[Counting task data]
----
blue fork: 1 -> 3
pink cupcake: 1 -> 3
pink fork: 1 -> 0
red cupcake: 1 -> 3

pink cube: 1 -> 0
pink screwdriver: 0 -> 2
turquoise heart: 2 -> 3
----
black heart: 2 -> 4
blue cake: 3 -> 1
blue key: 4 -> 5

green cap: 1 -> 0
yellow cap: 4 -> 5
----
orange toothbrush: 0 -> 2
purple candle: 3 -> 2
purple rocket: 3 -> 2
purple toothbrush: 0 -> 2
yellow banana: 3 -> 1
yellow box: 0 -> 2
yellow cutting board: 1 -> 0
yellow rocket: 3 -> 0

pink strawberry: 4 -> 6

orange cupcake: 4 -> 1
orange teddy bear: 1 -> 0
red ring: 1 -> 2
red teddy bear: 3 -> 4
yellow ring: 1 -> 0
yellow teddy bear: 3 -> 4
----
→ **TO-DO ITEM**
Taking the entries above, write out exactly the lines starting with the line containing "red teddy bear: 3 -> 4" and going on through the line containing "yellow teddy bear: 3 -> 4", both included, and nothing else.

→ **ANSWER SECTION**
red teddy bear: 3 -> 4
yellow ring: 1 -> 0
yellow teddy bear: 3 -> 4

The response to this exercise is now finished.